══ RECORD SET
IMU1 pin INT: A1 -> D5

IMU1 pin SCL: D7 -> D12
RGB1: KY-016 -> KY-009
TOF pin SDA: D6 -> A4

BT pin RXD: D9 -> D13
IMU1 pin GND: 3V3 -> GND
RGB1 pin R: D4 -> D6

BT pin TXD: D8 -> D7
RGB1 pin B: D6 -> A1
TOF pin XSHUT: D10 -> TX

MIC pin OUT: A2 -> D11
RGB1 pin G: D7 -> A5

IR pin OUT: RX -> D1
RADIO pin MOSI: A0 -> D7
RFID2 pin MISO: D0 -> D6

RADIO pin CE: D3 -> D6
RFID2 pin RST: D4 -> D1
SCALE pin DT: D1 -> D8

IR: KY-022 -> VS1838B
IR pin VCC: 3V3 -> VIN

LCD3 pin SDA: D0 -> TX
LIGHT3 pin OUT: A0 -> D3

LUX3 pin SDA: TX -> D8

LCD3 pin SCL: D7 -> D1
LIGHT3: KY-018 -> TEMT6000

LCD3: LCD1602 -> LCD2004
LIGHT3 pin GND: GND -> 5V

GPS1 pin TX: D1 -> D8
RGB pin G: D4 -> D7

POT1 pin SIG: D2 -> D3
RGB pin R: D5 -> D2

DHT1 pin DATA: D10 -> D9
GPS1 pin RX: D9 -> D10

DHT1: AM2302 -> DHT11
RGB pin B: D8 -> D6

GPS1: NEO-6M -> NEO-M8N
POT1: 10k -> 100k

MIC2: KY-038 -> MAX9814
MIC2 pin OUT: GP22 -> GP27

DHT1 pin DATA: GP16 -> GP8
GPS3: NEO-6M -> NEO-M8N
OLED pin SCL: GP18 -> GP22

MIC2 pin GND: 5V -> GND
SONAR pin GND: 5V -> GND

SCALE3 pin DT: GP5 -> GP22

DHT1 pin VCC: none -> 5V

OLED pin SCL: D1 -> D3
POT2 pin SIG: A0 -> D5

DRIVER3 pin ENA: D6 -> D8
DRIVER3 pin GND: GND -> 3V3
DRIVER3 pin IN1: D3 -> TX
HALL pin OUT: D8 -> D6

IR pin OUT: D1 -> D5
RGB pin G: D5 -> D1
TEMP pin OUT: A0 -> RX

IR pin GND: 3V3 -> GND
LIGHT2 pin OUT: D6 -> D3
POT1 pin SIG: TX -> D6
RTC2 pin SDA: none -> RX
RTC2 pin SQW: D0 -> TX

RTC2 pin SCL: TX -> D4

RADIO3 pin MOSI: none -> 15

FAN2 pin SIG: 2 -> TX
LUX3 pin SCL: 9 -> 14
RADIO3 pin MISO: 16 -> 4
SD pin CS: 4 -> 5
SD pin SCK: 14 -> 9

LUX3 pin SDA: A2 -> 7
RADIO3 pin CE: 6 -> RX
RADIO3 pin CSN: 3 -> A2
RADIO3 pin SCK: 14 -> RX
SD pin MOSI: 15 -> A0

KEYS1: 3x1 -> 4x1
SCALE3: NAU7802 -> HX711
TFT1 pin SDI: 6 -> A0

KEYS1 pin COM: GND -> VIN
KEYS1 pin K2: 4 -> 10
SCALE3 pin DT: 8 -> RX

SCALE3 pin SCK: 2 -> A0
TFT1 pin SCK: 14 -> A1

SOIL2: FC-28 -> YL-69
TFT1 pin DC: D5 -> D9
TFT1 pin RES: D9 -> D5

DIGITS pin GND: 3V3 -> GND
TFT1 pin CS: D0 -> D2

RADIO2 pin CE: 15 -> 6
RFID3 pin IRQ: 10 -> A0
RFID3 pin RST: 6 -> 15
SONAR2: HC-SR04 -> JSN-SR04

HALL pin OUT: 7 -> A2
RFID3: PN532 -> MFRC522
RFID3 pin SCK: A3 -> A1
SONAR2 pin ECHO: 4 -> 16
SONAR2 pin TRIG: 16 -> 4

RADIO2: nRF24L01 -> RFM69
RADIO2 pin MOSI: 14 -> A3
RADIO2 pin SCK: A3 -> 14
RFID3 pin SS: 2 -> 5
════
**ACTION ITEM**
Your reply should consist only of the lines running from the line with "SCALE3 pin DT: 8 -> RX" to the end of the listing, retyped exactly.

**COMPLETED EXERCISE**
SCALE3 pin DT: 8 -> RX

SCALE3 pin SCK: 2 -> A0
TFT1 pin SCK: 14 -> A1

SOIL2: FC-28 -> YL-69
TFT1 pin DC: D5 -> D9
TFT1 pin RES: D9 -> D5

DIGITS pin GND: 3V3 -> GND
TFT1 pin CS: D0 -> D2

RADIO2 pin CE: 15 -> 6
RFID3 pin IRQ: 10 -> A0
RFID3 pin RST: 6 -> 15
SONAR2: HC-SR04 -> JSN-SR04

HALL pin OUT: 7 -> A2
RFID3: PN532 -> MFRC522
RFID3 pin SCK: A3 -> A1
SONAR2 pin ECHO: 4 -> 16
SONAR2 pin TRIG: 16 -> 4

RADIO2: nRF24L01 -> RFM69
RADIO2 pin MOSI: 14 -> A3
RADIO2 pin SCK: A3 -> 14
RFID3 pin SS: 2 -> 5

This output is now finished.